*** INPUT MATERIAL ***
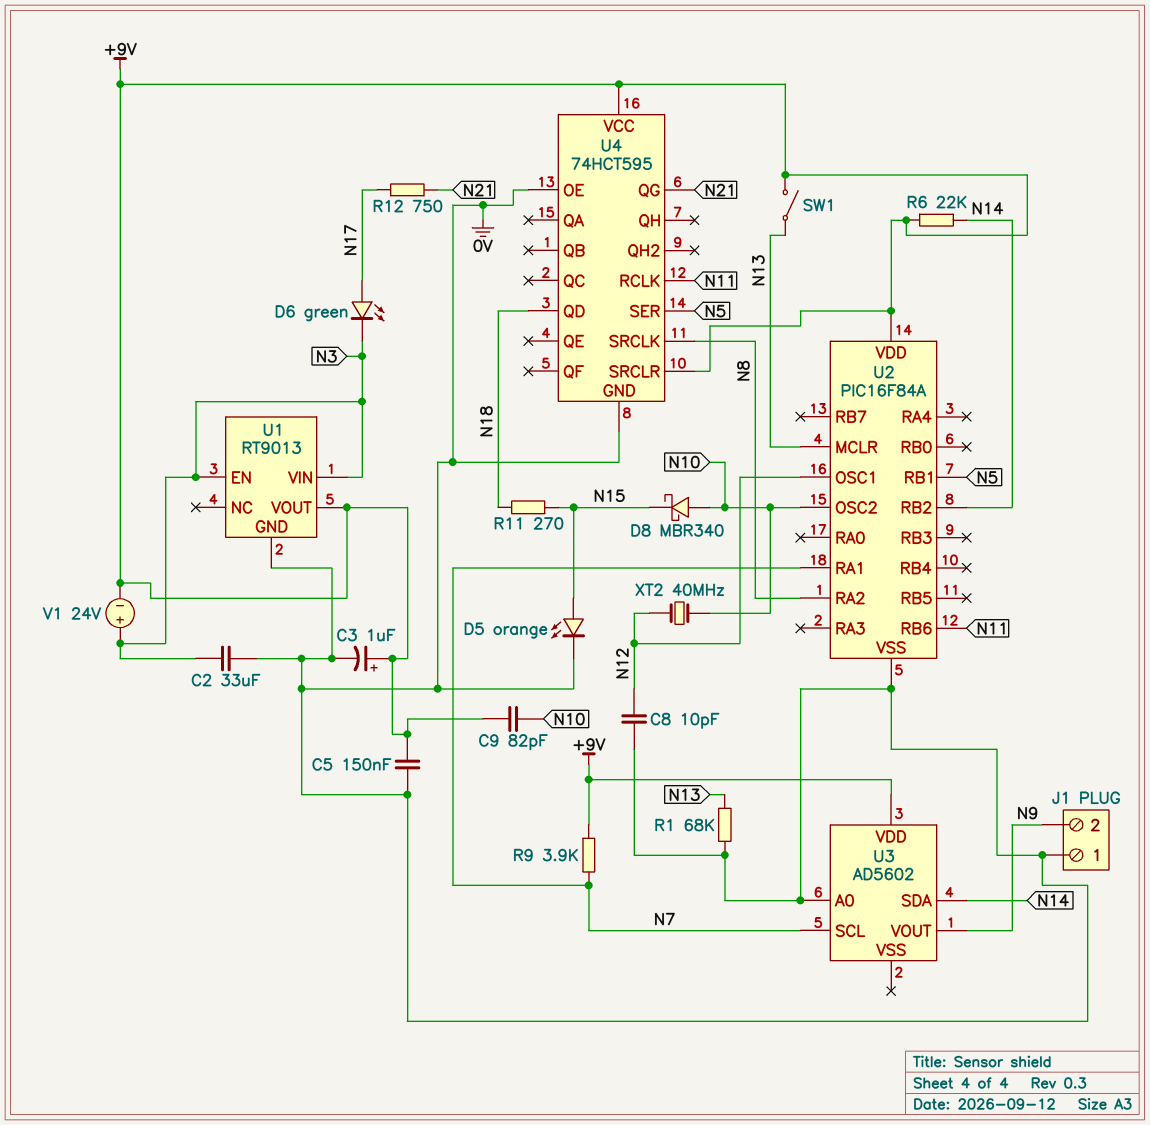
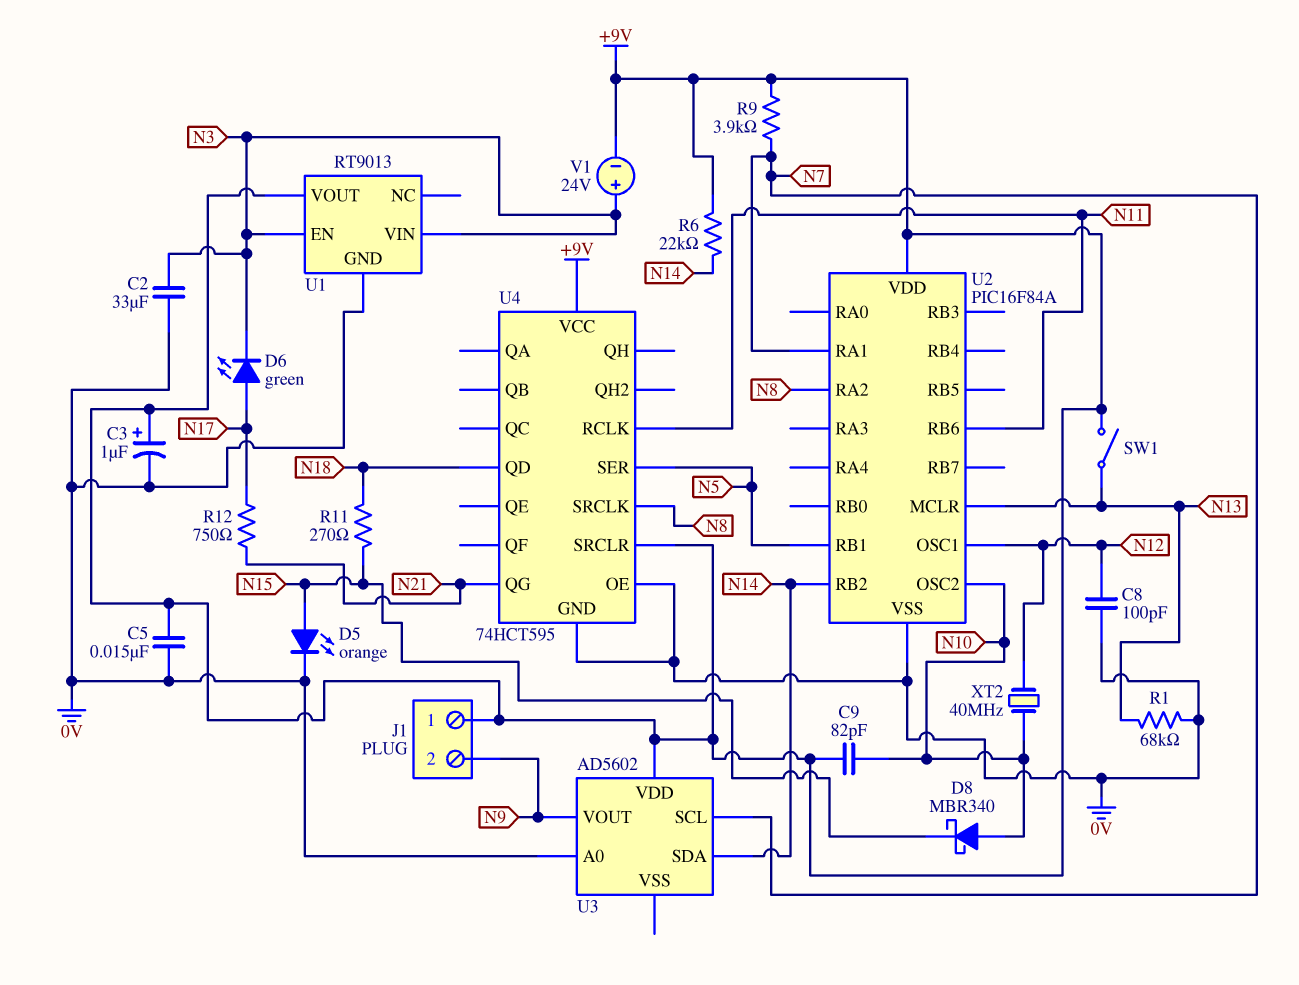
C5: 150nF (+9V, 0V) -> 15nF (+9V, 0V)
C8: 10pF (0V, N12) -> 100pF (0V, N12)
J1 pin 1: 0V -> +9V

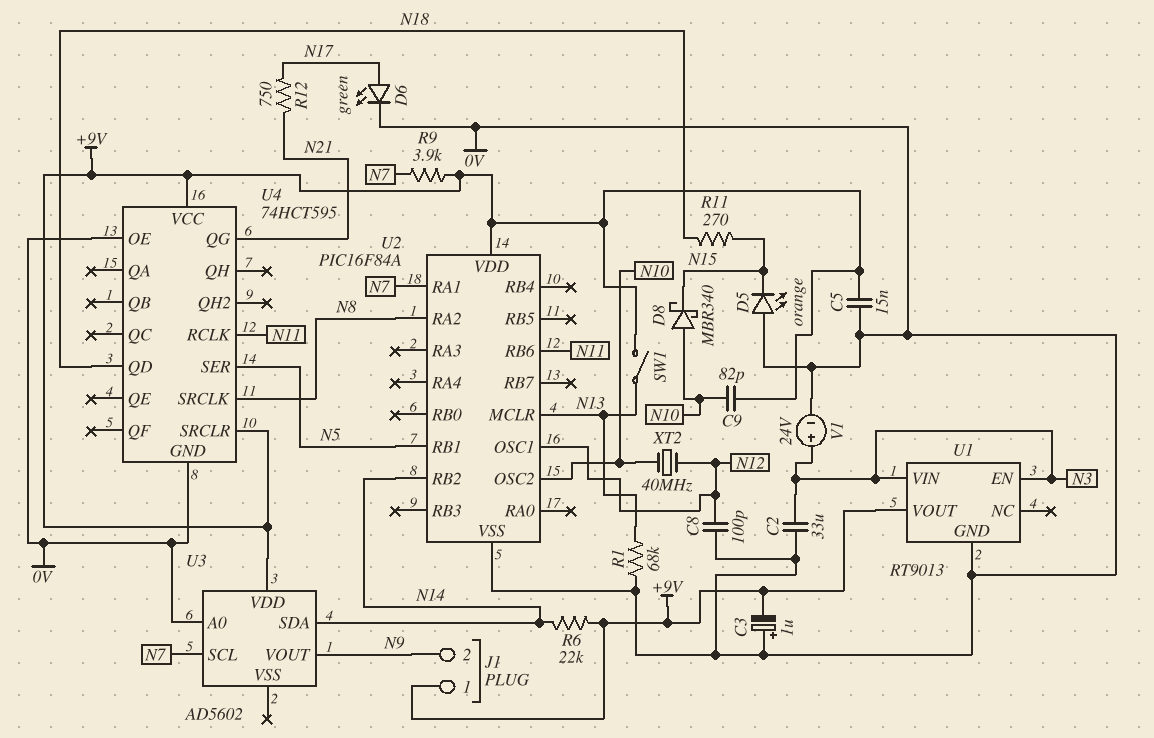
C3: 1uF (plus +9V, minus 0V) -> 1uF (plus 0V, minus +9V)
D5: LED orange (A N15, K 0V) -> LED orange (A 0V, K N15)
D6: LED green (A N17, K N3) -> LED green (A N17, K 0V)
V1: 24V (plus N3, minus +9V) -> 24V (plus N3, minus 0V)

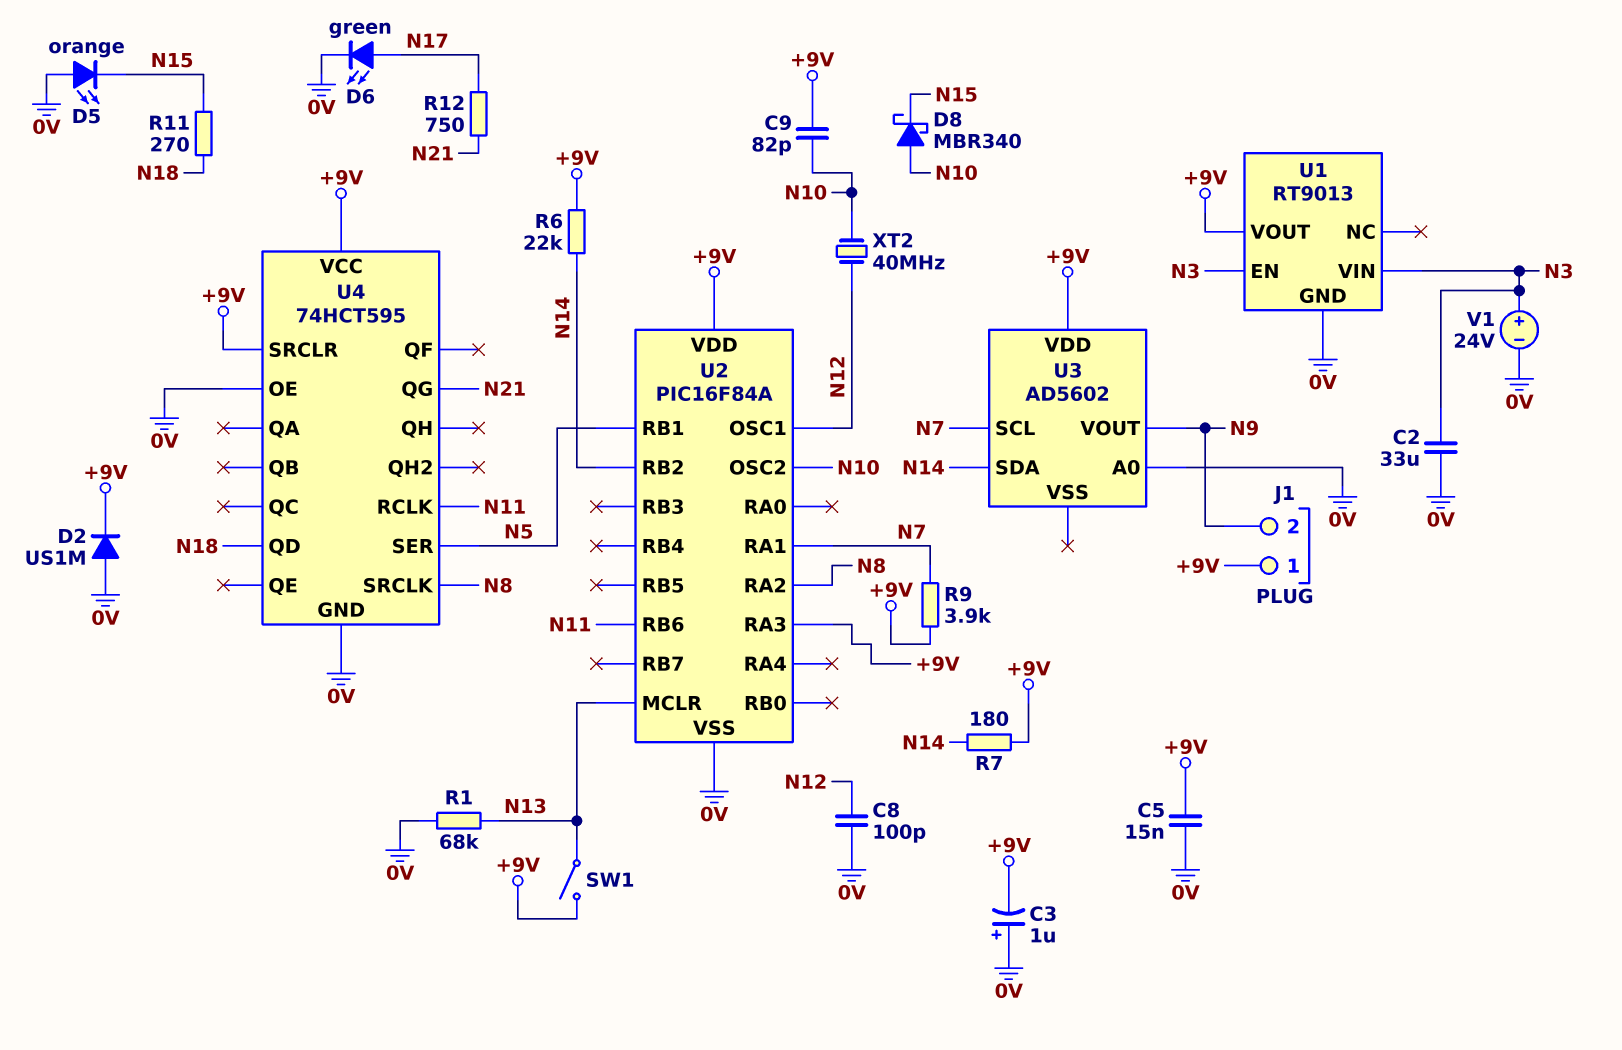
D2: none -> diode US1M (A 0V, K +9V)
R7: none -> 180 (+9V, N14)
U2 pin RA3: none -> +9V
*** End of INPUT MATERIAL ***
All lines from the one with "D6: LED green" through the end of the records above must be reproduced exactly, both ends included, and the pictures must be left out.

FINAL ANSWER —
D6: LED green (A N17, K N3) -> LED green (A N17, K 0V)
V1: 24V (plus N3, minus +9V) -> 24V (plus N3, minus 0V)

D2: none -> diode US1M (A 0V, K +9V)
R7: none -> 180 (+9V, N14)
U2 pin RA3: none -> +9V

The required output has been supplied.